▶ GOAL: Reproduce the text lines of the listing below with every "purple ellipse" switched to "gray ellipse" and nothing else altered. Omit the pictures from the output.

▶ STORED ROWS:
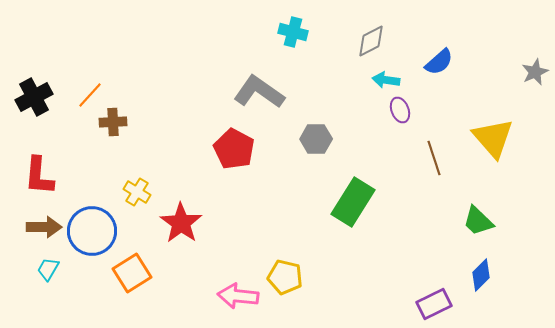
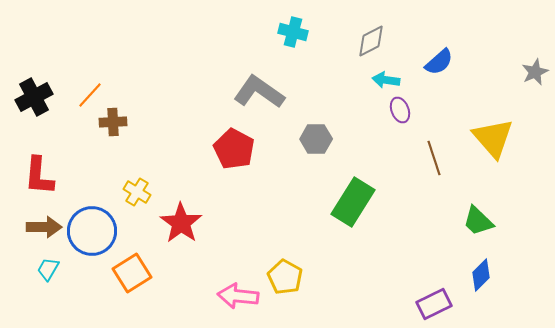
yellow pentagon: rotated 16 degrees clockwise
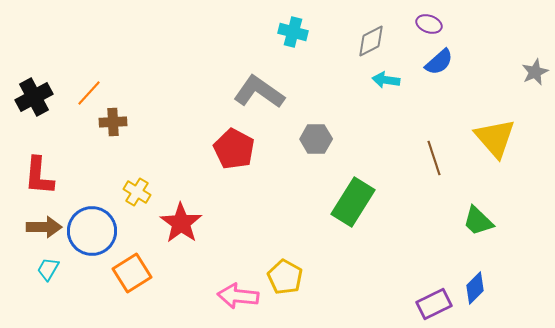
orange line: moved 1 px left, 2 px up
purple ellipse: moved 29 px right, 86 px up; rotated 50 degrees counterclockwise
yellow triangle: moved 2 px right
blue diamond: moved 6 px left, 13 px down
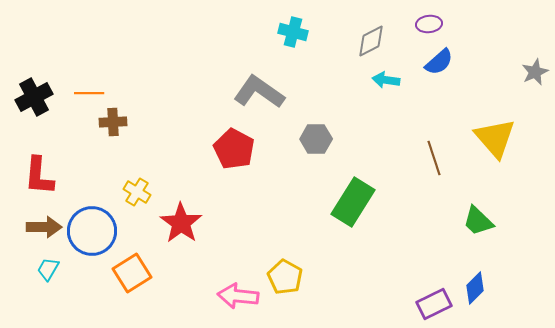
purple ellipse: rotated 25 degrees counterclockwise
orange line: rotated 48 degrees clockwise
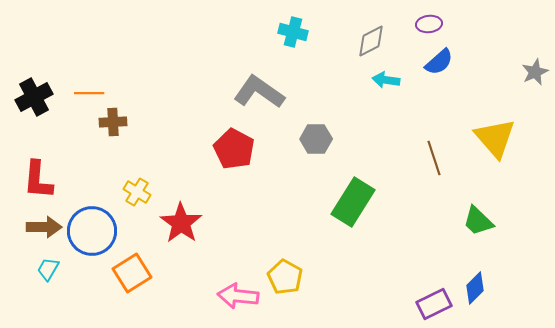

▶ ANSWER TO THIS EXERCISE:
yellow pentagon: rotated 16 degrees clockwise
orange line: moved 1 px left, 2 px up
gray ellipse: moved 29 px right, 86 px up; rotated 50 degrees counterclockwise
yellow triangle: moved 2 px right
blue diamond: moved 6 px left, 13 px down
gray ellipse: rotated 25 degrees counterclockwise
orange line: rotated 48 degrees clockwise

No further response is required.